## EXERCISE OBJECTIVE:
Transcribe all the data below exactly, leaving its pictures out.

──────── SUPPLIED MATERIAL ────────

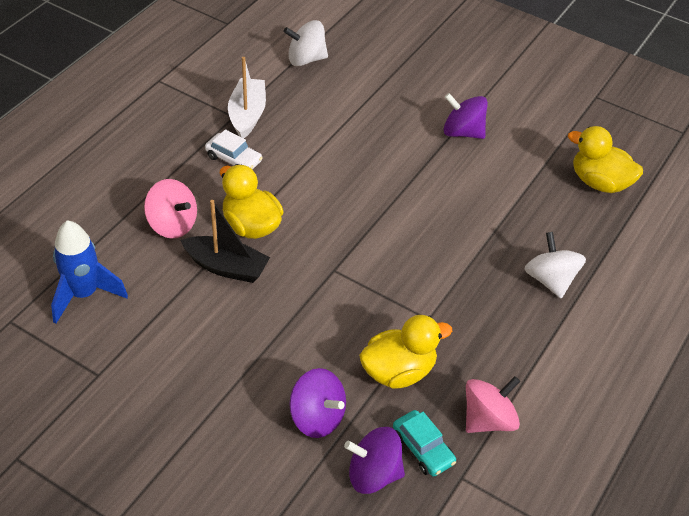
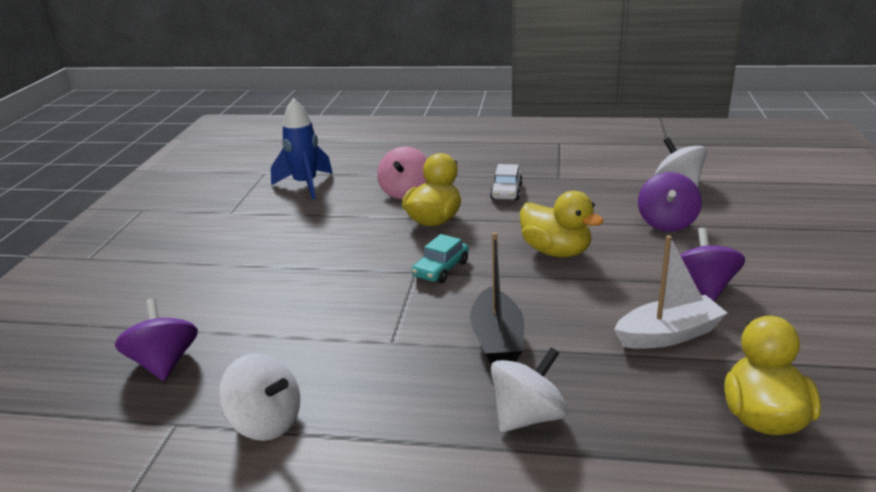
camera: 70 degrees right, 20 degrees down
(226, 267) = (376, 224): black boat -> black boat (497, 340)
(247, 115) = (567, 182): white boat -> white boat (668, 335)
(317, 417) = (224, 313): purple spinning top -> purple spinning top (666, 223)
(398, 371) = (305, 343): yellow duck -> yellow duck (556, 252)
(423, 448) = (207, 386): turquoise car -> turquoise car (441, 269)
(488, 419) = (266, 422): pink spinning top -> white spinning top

────────

## EXERCISE OUTPUT:
camera: 70 degrees right, 20 degrees down
(226, 267) = (376, 224): black boat -> black boat (497, 340)
(247, 115) = (567, 182): white boat -> white boat (668, 335)
(317, 417) = (224, 313): purple spinning top -> purple spinning top (666, 223)
(398, 371) = (305, 343): yellow duck -> yellow duck (556, 252)
(423, 448) = (207, 386): turquoise car -> turquoise car (441, 269)
(488, 419) = (266, 422): pink spinning top -> white spinning top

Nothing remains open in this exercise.